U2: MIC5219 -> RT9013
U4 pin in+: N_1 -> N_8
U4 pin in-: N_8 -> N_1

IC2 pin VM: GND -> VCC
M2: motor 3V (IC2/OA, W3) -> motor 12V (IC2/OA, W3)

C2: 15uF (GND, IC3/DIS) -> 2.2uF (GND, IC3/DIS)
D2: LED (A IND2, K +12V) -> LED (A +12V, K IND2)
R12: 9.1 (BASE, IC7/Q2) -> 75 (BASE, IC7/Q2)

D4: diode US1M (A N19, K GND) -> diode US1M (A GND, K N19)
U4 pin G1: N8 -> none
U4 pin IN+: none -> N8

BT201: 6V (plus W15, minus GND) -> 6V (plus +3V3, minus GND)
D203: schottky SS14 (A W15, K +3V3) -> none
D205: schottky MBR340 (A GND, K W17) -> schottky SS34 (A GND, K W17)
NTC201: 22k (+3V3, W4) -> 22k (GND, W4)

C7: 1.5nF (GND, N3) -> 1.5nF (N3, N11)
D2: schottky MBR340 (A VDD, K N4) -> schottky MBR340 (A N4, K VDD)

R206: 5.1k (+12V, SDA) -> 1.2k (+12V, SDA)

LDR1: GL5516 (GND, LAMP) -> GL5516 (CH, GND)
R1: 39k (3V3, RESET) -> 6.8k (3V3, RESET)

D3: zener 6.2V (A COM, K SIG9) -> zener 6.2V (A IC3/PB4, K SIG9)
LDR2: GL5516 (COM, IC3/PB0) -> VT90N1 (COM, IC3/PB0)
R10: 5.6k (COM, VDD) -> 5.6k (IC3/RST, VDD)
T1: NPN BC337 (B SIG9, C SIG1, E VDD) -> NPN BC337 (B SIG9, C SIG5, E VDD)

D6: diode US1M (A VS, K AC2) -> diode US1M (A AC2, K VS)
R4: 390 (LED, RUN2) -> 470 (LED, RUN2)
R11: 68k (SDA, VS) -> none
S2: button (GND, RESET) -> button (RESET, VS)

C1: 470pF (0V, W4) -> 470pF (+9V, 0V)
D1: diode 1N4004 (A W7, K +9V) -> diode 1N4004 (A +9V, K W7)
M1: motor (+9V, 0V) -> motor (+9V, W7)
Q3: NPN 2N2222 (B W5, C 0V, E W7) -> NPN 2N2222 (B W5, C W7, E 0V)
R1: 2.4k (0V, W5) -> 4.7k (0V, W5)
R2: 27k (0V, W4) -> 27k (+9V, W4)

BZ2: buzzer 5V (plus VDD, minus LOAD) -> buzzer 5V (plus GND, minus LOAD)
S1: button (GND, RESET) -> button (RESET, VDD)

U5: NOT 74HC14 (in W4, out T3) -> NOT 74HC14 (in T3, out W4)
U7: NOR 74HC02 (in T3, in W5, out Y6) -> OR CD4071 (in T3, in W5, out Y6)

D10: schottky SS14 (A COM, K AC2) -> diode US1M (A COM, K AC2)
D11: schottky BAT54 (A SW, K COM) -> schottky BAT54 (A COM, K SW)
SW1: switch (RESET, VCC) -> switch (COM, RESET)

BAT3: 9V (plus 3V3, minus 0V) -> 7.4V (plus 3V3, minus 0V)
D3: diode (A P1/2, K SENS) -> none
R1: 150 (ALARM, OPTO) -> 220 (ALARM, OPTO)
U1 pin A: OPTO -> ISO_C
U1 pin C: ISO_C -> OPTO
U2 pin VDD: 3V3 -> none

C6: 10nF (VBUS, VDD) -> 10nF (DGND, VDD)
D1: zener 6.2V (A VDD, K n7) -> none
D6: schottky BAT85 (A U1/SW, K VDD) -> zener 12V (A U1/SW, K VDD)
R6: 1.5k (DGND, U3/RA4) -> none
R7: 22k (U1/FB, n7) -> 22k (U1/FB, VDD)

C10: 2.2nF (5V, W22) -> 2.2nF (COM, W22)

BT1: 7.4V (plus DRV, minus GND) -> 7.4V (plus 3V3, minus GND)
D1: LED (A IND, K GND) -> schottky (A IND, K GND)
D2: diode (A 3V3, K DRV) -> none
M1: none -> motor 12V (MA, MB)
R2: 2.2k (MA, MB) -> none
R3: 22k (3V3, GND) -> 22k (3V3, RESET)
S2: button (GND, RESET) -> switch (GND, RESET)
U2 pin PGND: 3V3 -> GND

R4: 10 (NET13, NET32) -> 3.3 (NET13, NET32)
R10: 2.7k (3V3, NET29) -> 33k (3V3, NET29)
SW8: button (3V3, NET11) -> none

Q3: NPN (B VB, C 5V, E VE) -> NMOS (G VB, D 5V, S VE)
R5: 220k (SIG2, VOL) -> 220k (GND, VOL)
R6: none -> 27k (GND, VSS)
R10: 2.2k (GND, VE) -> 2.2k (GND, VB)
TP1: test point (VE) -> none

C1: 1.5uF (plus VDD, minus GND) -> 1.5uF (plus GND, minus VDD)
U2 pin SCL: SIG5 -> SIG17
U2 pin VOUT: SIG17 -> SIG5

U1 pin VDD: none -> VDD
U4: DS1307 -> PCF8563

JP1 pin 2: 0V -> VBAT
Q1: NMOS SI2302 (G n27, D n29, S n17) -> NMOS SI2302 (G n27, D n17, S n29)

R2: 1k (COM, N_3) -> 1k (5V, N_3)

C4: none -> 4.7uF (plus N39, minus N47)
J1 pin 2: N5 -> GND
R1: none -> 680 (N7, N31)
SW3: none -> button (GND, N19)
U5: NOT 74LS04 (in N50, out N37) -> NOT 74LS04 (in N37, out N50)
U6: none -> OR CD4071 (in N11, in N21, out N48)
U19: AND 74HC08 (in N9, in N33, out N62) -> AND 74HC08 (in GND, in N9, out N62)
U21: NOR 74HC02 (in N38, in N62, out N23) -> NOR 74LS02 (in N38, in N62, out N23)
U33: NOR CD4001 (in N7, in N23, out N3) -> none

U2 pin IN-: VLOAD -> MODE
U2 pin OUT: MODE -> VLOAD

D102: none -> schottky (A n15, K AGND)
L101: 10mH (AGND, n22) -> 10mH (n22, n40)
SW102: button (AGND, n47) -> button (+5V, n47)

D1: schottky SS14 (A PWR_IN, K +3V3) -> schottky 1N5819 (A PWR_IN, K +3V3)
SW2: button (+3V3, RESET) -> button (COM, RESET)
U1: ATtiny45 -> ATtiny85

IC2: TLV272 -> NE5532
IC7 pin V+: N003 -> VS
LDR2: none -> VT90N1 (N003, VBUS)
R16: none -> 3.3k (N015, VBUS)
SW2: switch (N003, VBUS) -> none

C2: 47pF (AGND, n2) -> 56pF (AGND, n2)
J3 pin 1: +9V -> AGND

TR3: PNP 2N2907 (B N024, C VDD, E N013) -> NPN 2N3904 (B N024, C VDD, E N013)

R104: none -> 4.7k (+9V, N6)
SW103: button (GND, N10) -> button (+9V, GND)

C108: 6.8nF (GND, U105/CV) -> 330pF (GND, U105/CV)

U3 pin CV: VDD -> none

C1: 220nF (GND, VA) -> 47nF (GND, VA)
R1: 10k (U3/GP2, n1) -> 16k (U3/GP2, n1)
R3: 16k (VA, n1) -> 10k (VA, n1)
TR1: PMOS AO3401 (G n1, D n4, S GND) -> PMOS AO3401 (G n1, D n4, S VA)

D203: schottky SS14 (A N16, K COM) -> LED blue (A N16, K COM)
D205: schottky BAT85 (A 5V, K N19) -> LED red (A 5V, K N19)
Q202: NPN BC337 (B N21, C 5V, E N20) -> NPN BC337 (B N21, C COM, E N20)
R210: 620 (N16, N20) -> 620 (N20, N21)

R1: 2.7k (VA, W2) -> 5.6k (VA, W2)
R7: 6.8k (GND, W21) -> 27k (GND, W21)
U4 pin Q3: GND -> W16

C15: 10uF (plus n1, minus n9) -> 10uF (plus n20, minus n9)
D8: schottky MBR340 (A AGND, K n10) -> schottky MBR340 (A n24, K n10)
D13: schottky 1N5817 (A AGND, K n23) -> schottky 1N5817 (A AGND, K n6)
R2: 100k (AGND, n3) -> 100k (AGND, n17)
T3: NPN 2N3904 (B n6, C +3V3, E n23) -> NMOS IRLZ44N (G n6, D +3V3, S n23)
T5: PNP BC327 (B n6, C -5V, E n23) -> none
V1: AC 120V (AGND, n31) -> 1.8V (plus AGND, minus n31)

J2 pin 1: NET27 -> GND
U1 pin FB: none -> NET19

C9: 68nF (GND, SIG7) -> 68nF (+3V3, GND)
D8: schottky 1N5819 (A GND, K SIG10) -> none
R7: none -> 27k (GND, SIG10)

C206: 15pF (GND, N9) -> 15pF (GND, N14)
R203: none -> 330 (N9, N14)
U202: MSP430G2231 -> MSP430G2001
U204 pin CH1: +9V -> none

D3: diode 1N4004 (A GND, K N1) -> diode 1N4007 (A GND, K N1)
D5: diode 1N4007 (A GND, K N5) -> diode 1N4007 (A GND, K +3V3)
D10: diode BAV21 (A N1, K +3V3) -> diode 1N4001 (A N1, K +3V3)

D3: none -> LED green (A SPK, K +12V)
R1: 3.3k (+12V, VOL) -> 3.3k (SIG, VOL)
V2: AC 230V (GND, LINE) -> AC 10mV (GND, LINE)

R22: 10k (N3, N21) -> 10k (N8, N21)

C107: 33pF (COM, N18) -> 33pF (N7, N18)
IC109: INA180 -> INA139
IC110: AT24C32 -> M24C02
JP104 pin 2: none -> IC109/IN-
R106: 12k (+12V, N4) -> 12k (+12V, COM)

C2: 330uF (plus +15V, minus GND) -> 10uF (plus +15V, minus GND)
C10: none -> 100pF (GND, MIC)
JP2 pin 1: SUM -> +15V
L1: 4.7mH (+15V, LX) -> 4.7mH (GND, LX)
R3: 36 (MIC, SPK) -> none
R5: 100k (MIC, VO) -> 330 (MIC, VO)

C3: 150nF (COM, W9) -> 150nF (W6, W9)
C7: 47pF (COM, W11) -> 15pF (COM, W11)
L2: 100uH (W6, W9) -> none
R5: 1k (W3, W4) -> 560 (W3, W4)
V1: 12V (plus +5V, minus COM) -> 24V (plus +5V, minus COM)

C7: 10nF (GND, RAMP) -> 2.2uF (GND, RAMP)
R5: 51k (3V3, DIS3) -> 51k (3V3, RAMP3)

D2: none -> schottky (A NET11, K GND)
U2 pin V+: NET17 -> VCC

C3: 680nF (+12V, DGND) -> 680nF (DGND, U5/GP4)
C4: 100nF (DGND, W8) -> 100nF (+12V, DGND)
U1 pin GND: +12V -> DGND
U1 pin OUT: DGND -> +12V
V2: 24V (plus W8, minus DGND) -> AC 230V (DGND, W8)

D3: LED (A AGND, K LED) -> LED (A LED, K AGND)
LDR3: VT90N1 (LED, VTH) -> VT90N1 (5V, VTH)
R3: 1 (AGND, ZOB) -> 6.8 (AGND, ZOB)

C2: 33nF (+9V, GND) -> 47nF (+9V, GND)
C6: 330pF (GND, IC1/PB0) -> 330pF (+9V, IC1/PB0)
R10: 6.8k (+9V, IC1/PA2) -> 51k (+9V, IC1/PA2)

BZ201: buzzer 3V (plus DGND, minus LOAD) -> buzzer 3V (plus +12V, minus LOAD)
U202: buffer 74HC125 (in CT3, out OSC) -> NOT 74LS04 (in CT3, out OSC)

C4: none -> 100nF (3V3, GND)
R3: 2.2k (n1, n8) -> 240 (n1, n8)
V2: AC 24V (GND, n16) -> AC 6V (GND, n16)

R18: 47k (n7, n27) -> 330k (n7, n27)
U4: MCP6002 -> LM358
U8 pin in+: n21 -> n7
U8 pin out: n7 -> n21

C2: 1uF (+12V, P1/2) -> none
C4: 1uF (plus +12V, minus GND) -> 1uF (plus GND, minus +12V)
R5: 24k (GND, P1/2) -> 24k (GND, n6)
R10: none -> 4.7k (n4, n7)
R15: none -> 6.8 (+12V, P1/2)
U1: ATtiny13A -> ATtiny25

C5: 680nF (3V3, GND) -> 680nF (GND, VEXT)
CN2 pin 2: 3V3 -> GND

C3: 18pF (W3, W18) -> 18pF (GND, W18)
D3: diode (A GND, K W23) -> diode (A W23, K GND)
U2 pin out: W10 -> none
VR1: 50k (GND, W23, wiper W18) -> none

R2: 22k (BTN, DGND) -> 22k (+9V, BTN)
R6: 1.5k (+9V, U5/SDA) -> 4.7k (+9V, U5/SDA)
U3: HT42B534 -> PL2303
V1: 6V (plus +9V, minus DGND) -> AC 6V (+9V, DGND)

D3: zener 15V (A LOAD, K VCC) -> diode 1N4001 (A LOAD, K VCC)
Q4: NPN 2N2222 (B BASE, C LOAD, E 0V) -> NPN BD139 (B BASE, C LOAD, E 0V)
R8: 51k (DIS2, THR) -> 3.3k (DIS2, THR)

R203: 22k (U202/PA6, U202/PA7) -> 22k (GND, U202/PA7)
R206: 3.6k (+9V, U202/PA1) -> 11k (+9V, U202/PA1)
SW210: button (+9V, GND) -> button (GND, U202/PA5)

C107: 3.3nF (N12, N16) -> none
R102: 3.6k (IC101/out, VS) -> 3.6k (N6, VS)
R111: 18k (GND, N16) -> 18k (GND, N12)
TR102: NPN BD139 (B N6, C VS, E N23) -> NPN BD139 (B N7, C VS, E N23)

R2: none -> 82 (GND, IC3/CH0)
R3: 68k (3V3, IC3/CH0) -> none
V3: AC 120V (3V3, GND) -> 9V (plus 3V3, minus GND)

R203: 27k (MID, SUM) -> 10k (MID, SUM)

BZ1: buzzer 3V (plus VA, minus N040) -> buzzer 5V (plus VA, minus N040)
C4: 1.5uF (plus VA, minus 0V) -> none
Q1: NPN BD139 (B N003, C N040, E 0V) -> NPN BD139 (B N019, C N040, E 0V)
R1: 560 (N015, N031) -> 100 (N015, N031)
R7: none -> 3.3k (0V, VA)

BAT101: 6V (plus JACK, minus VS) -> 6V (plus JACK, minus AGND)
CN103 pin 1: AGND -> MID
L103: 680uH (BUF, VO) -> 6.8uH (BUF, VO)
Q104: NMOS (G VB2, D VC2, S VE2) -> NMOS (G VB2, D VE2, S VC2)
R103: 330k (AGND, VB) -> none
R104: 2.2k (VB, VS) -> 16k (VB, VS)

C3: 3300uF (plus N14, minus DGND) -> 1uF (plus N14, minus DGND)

====

> **Task to complete**
Within the listing above, locate the line containing "U3 pin CV: VDD -> none" and the line containing "R7: none -> 27k (GND, SIG10)". Reproduce those two lines and all lines between them exactly, with nothing added.

> **Answer section**
U3 pin CV: VDD -> none

C1: 220nF (GND, VA) -> 47nF (GND, VA)
R1: 10k (U3/GP2, n1) -> 16k (U3/GP2, n1)
R3: 16k (VA, n1) -> 10k (VA, n1)
TR1: PMOS AO3401 (G n1, D n4, S GND) -> PMOS AO3401 (G n1, D n4, S VA)

D203: schottky SS14 (A N16, K COM) -> LED blue (A N16, K COM)
D205: schottky BAT85 (A 5V, K N19) -> LED red (A 5V, K N19)
Q202: NPN BC337 (B N21, C 5V, E N20) -> NPN BC337 (B N21, C COM, E N20)
R210: 620 (N16, N20) -> 620 (N20, N21)

R1: 2.7k (VA, W2) -> 5.6k (VA, W2)
R7: 6.8k (GND, W21) -> 27k (GND, W21)
U4 pin Q3: GND -> W16

C15: 10uF (plus n1, minus n9) -> 10uF (plus n20, minus n9)
D8: schottky MBR340 (A AGND, K n10) -> schottky MBR340 (A n24, K n10)
D13: schottky 1N5817 (A AGND, K n23) -> schottky 1N5817 (A AGND, K n6)
R2: 100k (AGND, n3) -> 100k (AGND, n17)
T3: NPN 2N3904 (B n6, C +3V3, E n23) -> NMOS IRLZ44N (G n6, D +3V3, S n23)
T5: PNP BC327 (B n6, C -5V, E n23) -> none
V1: AC 120V (AGND, n31) -> 1.8V (plus AGND, minus n31)

J2 pin 1: NET27 -> GND
U1 pin FB: none -> NET19

C9: 68nF (GND, SIG7) -> 68nF (+3V3, GND)
D8: schottky 1N5819 (A GND, K SIG10) -> none
R7: none -> 27k (GND, SIG10)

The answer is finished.